[[ Information supplied open ]]

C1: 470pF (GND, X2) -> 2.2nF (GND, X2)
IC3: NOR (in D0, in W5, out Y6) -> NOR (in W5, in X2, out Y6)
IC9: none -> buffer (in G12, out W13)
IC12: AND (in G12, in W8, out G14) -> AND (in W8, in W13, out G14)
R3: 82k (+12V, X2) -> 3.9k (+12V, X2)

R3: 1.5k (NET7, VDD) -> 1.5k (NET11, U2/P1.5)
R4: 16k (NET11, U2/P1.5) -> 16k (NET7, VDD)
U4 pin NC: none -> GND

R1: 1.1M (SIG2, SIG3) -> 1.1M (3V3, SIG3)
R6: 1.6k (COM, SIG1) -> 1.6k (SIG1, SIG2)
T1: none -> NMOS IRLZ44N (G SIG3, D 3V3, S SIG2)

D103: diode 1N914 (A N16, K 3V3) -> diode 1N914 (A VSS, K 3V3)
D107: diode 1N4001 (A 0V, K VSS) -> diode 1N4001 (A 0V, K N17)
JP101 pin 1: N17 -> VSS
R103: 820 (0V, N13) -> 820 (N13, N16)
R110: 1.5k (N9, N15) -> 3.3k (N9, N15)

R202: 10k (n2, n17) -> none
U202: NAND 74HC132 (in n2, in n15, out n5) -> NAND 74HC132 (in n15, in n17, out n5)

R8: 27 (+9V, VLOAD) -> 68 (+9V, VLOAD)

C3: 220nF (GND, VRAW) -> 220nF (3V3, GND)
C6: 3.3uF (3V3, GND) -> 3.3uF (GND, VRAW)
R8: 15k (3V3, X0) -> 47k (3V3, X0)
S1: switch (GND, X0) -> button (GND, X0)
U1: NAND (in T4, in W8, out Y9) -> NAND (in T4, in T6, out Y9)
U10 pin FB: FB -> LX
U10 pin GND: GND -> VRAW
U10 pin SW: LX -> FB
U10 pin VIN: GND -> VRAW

[[ Information supplied closed ]]

> [Your instructions]: Every entry, written out exactly, is what the response should contain.

> [Result of this task]:
C1: 470pF (GND, X2) -> 2.2nF (GND, X2)
IC3: NOR (in D0, in W5, out Y6) -> NOR (in W5, in X2, out Y6)
IC9: none -> buffer (in G12, out W13)
IC12: AND (in G12, in W8, out G14) -> AND (in W8, in W13, out G14)
R3: 82k (+12V, X2) -> 3.9k (+12V, X2)

R3: 1.5k (NET7, VDD) -> 1.5k (NET11, U2/P1.5)
R4: 16k (NET11, U2/P1.5) -> 16k (NET7, VDD)
U4 pin NC: none -> GND

R1: 1.1M (SIG2, SIG3) -> 1.1M (3V3, SIG3)
R6: 1.6k (COM, SIG1) -> 1.6k (SIG1, SIG2)
T1: none -> NMOS IRLZ44N (G SIG3, D 3V3, S SIG2)

D103: diode 1N914 (A N16, K 3V3) -> diode 1N914 (A VSS, K 3V3)
D107: diode 1N4001 (A 0V, K VSS) -> diode 1N4001 (A 0V, K N17)
JP101 pin 1: N17 -> VSS
R103: 820 (0V, N13) -> 820 (N13, N16)
R110: 1.5k (N9, N15) -> 3.3k (N9, N15)

R202: 10k (n2, n17) -> none
U202: NAND 74HC132 (in n2, in n15, out n5) -> NAND 74HC132 (in n15, in n17, out n5)

R8: 27 (+9V, VLOAD) -> 68 (+9V, VLOAD)

C3: 220nF (GND, VRAW) -> 220nF (3V3, GND)
C6: 3.3uF (3V3, GND) -> 3.3uF (GND, VRAW)
R8: 15k (3V3, X0) -> 47k (3V3, X0)
S1: switch (GND, X0) -> button (GND, X0)
U1: NAND (in T4, in W8, out Y9) -> NAND (in T4, in T6, out Y9)
U10 pin FB: FB -> LX
U10 pin GND: GND -> VRAW
U10 pin SW: LX -> FB
U10 pin VIN: GND -> VRAW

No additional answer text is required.